* TRY IT *
For the entries below, work out how many lines contain the string "wallet" and write only the number.

* DATA LISTING *

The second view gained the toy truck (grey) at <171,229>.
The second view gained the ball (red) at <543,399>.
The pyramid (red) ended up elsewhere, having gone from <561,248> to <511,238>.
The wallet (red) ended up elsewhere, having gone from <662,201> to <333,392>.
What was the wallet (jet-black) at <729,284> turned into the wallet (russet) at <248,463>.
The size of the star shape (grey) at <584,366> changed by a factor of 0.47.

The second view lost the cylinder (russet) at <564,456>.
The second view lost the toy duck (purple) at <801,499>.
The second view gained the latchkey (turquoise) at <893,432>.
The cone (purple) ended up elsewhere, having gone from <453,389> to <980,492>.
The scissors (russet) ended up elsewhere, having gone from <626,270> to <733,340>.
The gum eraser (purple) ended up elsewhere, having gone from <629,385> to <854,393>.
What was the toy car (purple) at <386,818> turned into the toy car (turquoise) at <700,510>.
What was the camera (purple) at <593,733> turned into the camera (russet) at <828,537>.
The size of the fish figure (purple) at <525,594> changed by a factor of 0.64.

* EXERCISE RESPONSE *
2